--- Exercise ---
Write the entries below out again without a single difference.

--- Extracted data ---
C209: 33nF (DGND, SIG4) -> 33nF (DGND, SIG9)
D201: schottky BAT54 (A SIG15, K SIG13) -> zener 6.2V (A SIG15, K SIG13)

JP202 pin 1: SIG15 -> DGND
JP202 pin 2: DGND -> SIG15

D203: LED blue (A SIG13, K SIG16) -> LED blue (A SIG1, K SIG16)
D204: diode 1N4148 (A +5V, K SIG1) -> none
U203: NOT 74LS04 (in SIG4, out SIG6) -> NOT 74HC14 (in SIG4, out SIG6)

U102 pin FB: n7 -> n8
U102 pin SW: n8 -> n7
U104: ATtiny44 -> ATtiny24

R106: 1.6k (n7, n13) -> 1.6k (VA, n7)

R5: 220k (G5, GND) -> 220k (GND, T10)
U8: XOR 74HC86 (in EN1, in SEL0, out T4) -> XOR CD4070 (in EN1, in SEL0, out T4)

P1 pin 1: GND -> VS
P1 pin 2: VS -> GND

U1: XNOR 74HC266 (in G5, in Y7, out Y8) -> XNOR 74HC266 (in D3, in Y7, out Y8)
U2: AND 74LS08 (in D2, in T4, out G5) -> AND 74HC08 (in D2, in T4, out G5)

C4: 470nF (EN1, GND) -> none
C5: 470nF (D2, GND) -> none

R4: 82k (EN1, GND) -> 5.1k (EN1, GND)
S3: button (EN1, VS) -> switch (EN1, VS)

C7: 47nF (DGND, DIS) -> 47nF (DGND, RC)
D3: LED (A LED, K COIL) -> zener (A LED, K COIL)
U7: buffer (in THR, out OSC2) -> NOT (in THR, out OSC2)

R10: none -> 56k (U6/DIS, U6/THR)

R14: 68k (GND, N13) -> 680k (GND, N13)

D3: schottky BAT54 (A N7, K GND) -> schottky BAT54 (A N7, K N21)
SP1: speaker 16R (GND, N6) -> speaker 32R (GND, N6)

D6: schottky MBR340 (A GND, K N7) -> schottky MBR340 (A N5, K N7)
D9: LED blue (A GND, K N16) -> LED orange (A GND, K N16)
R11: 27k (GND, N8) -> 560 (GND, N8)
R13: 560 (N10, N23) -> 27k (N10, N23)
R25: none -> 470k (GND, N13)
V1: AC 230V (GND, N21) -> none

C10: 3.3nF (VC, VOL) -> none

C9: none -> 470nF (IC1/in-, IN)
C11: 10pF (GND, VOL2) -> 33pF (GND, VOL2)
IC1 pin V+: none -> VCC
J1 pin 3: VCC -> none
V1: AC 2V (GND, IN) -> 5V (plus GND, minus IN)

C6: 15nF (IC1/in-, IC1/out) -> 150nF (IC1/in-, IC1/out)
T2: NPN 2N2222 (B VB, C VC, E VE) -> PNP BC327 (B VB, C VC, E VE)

--- Exercise solution ---
C209: 33nF (DGND, SIG4) -> 33nF (DGND, SIG9)
D201: schottky BAT54 (A SIG15, K SIG13) -> zener 6.2V (A SIG15, K SIG13)

JP202 pin 1: SIG15 -> DGND
JP202 pin 2: DGND -> SIG15

D203: LED blue (A SIG13, K SIG16) -> LED blue (A SIG1, K SIG16)
D204: diode 1N4148 (A +5V, K SIG1) -> none
U203: NOT 74LS04 (in SIG4, out SIG6) -> NOT 74HC14 (in SIG4, out SIG6)

U102 pin FB: n7 -> n8
U102 pin SW: n8 -> n7
U104: ATtiny44 -> ATtiny24

R106: 1.6k (n7, n13) -> 1.6k (VA, n7)

R5: 220k (G5, GND) -> 220k (GND, T10)
U8: XOR 74HC86 (in EN1, in SEL0, out T4) -> XOR CD4070 (in EN1, in SEL0, out T4)

P1 pin 1: GND -> VS
P1 pin 2: VS -> GND

U1: XNOR 74HC266 (in G5, in Y7, out Y8) -> XNOR 74HC266 (in D3, in Y7, out Y8)
U2: AND 74LS08 (in D2, in T4, out G5) -> AND 74HC08 (in D2, in T4, out G5)

C4: 470nF (EN1, GND) -> none
C5: 470nF (D2, GND) -> none

R4: 82k (EN1, GND) -> 5.1k (EN1, GND)
S3: button (EN1, VS) -> switch (EN1, VS)

C7: 47nF (DGND, DIS) -> 47nF (DGND, RC)
D3: LED (A LED, K COIL) -> zener (A LED, K COIL)
U7: buffer (in THR, out OSC2) -> NOT (in THR, out OSC2)

R10: none -> 56k (U6/DIS, U6/THR)

R14: 68k (GND, N13) -> 680k (GND, N13)

D3: schottky BAT54 (A N7, K GND) -> schottky BAT54 (A N7, K N21)
SP1: speaker 16R (GND, N6) -> speaker 32R (GND, N6)

D6: schottky MBR340 (A GND, K N7) -> schottky MBR340 (A N5, K N7)
D9: LED blue (A GND, K N16) -> LED orange (A GND, K N16)
R11: 27k (GND, N8) -> 560 (GND, N8)
R13: 560 (N10, N23) -> 27k (N10, N23)
R25: none -> 470k (GND, N13)
V1: AC 230V (GND, N21) -> none

C10: 3.3nF (VC, VOL) -> none

C9: none -> 470nF (IC1/in-, IN)
C11: 10pF (GND, VOL2) -> 33pF (GND, VOL2)
IC1 pin V+: none -> VCC
J1 pin 3: VCC -> none
V1: AC 2V (GND, IN) -> 5V (plus GND, minus IN)

C6: 15nF (IC1/in-, IC1/out) -> 150nF (IC1/in-, IC1/out)
T2: NPN 2N2222 (B VB, C VC, E VE) -> PNP BC327 (B VB, C VC, E VE)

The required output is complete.